■ Provided data:
_ _ _ _ _ _ _

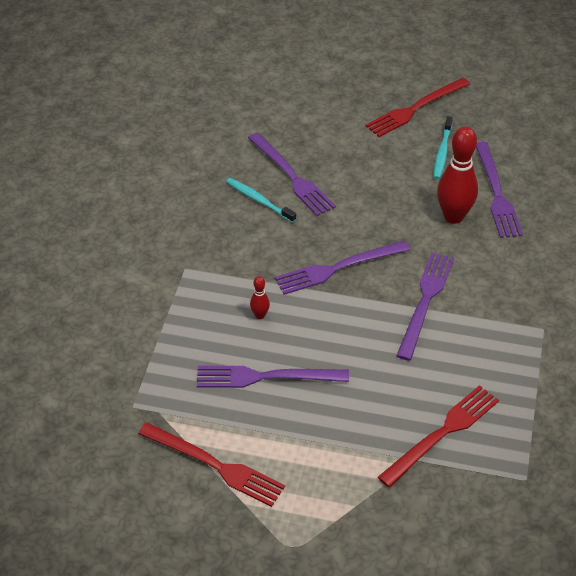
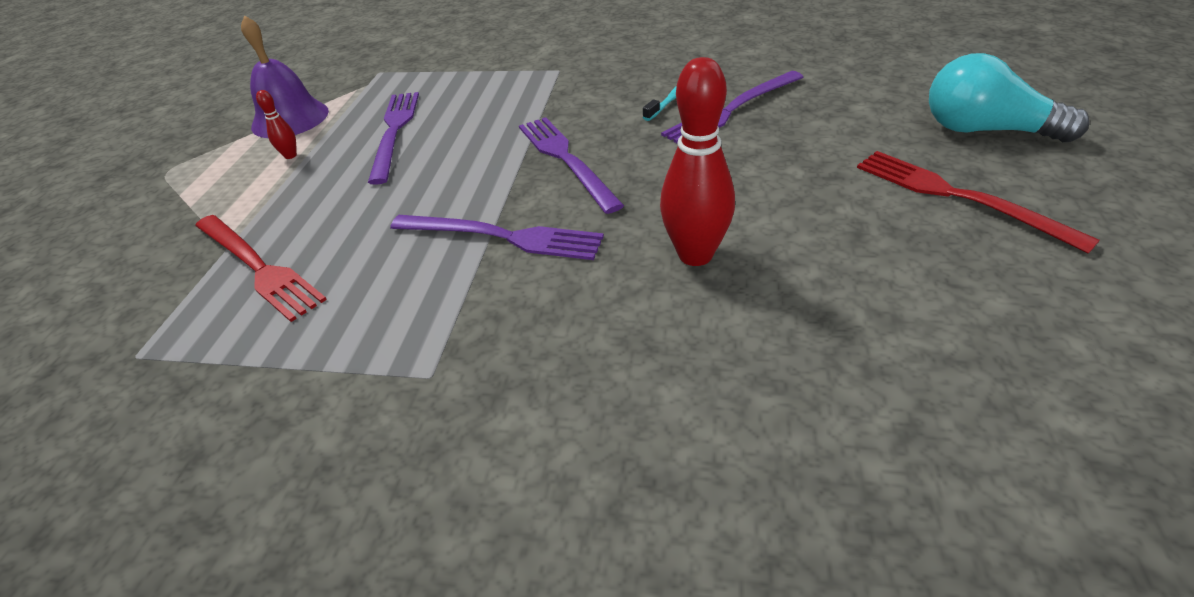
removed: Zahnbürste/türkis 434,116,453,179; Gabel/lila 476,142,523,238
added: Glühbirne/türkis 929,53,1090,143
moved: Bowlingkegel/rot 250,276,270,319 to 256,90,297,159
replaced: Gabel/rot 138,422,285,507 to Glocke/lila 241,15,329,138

_ _ _ _ _ _ _

Skipping any pictures, transcribe the full listing exactly.

■ Solution:
removed: Zahnbürste/türkis 434,116,453,179; Gabel/lila 476,142,523,238
added: Glühbirne/türkis 929,53,1090,143
moved: Bowlingkegel/rot 250,276,270,319 to 256,90,297,159
replaced: Gabel/rot 138,422,285,507 to Glocke/lila 241,15,329,138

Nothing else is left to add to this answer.